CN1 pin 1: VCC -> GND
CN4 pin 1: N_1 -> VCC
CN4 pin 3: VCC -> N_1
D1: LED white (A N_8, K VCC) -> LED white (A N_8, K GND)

==

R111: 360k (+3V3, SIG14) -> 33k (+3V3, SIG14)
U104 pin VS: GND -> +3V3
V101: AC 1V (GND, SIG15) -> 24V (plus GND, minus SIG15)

Work order: Since only part of the listing is wanted, copy exactly the lines from the one holding "R111: 360k (+3V3, SIG14) -> 33k (+3V3, SIG14)" to the one holding "V101: AC 1V", both included.

Task output:
R111: 360k (+3V3, SIG14) -> 33k (+3V3, SIG14)
U104 pin VS: GND -> +3V3
V101: AC 1V (GND, SIG15) -> 24V (plus GND, minus SIG15)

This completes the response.